Task to carry out:
Every entry should be duplicated verbatim, and no picture may appear in the copy.

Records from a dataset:

_ _ _

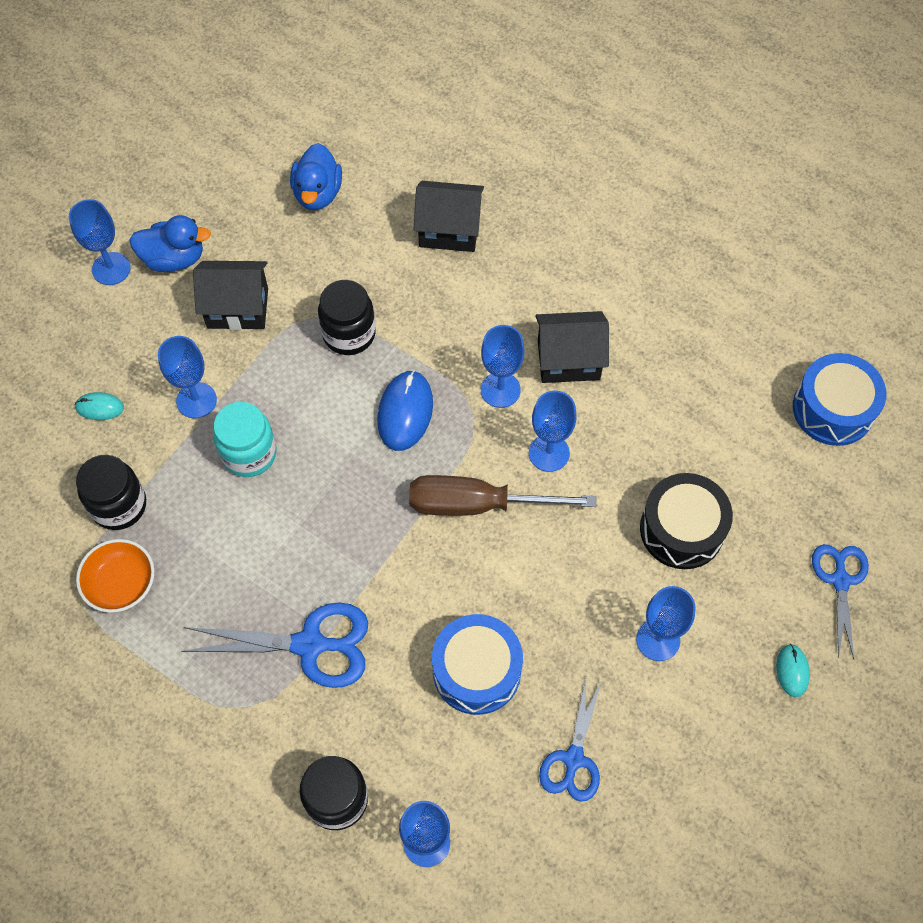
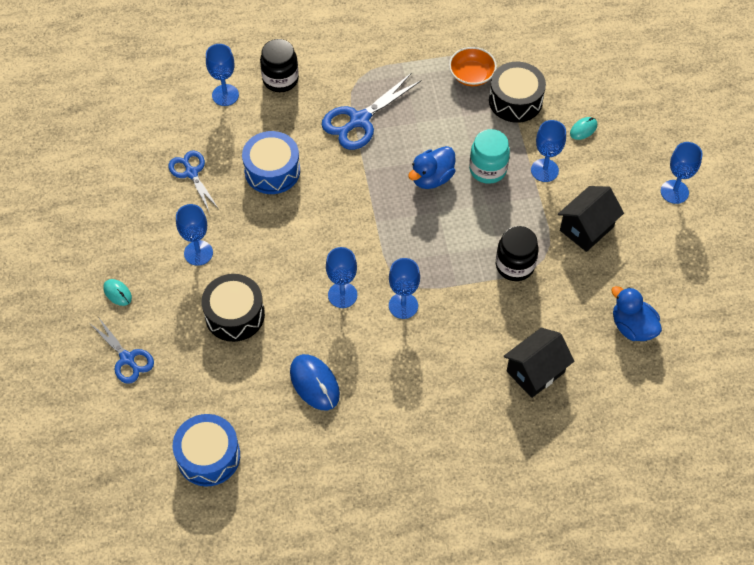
camera: 135 degrees right, 5 degrees down
black jar [76,455,146,530] -> black drum [489,62,546,123]
blue duck [129,215,211,272] -> blue duck moved to [408,146,456,189]
blue mouse [377,370,433,451] -> blue mouse moved to [290,354,340,410]
brown screwdriver [409,475,596,516] -> none
black house [535,311,609,383] -> none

_ _ _

Result of the exercise:
camera: 135 degrees right, 5 degrees down
black jar [76,455,146,530] -> black drum [489,62,546,123]
blue duck [129,215,211,272] -> blue duck moved to [408,146,456,189]
blue mouse [377,370,433,451] -> blue mouse moved to [290,354,340,410]
brown screwdriver [409,475,596,516] -> none
black house [535,311,609,383] -> none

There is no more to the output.